DATA UNDER STUDY START
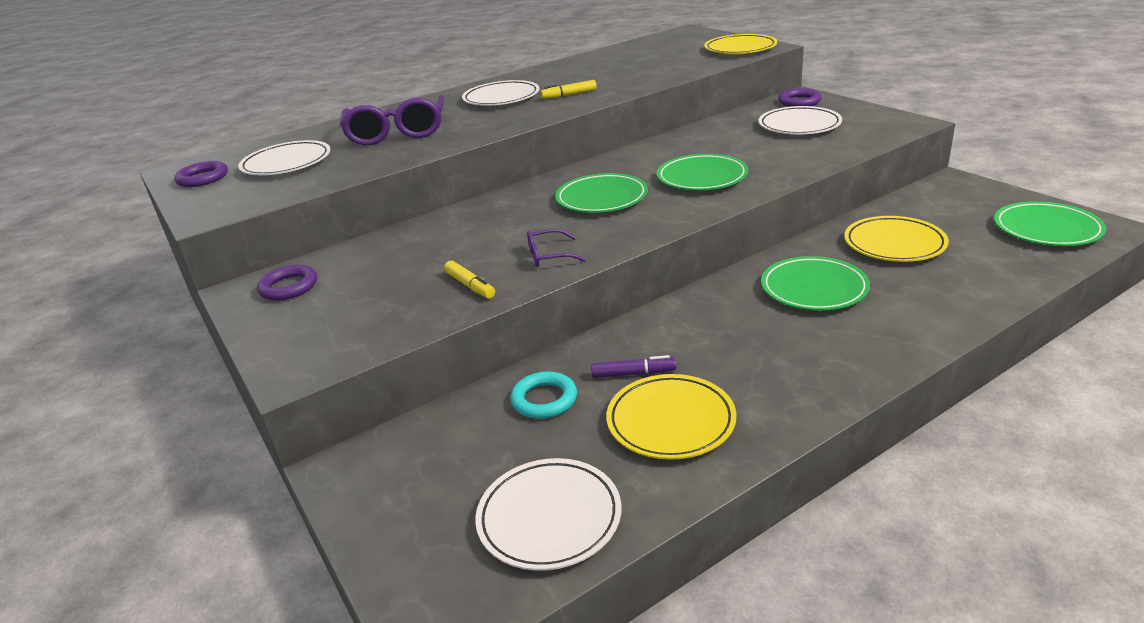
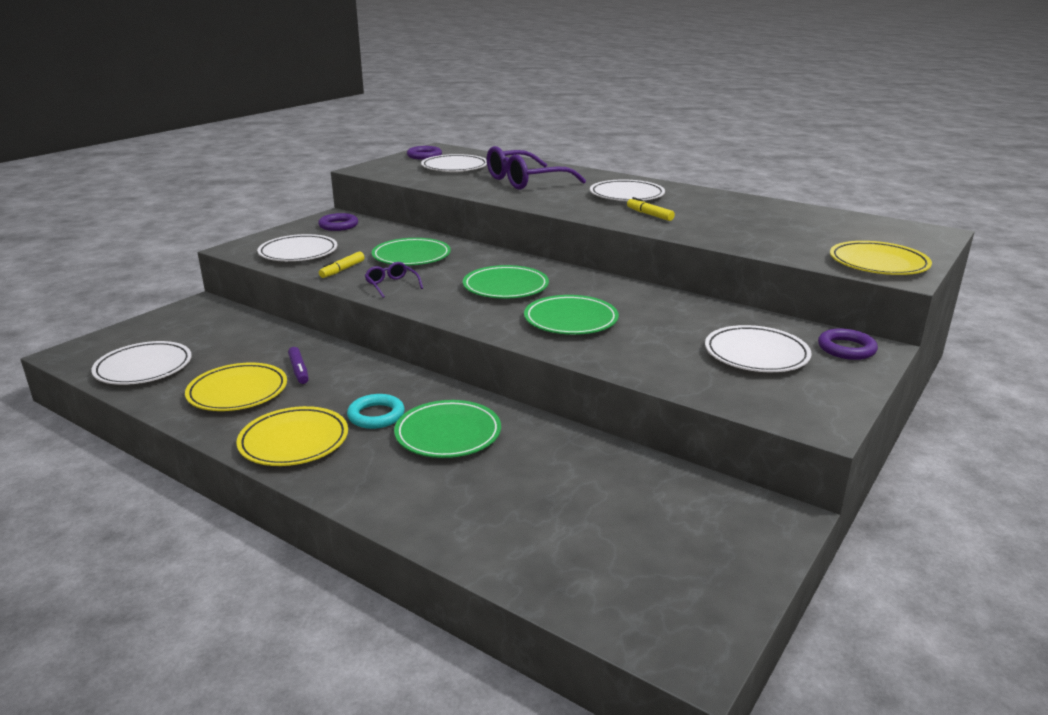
camera: 65 degrees right, 5 degrees down
(371, 318) = (298, 253): none -> white plate
(544, 399) = (266, 346): turquoise ring -> turquoise ring (376, 415)
(894, 244) = (564, 476): yellow plate -> yellow plate (294, 441)
(1046, 229) = (658, 593): green plate -> green plate (411, 256)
DATA UNDER STUDY END
:: AIM OF THE TASK ::
Restate the entries above word for word, minus the pictures.

:: THE COMPLETED TASK ::
camera: 65 degrees right, 5 degrees down
(371, 318) = (298, 253): none -> white plate
(544, 399) = (266, 346): turquoise ring -> turquoise ring (376, 415)
(894, 244) = (564, 476): yellow plate -> yellow plate (294, 441)
(1046, 229) = (658, 593): green plate -> green plate (411, 256)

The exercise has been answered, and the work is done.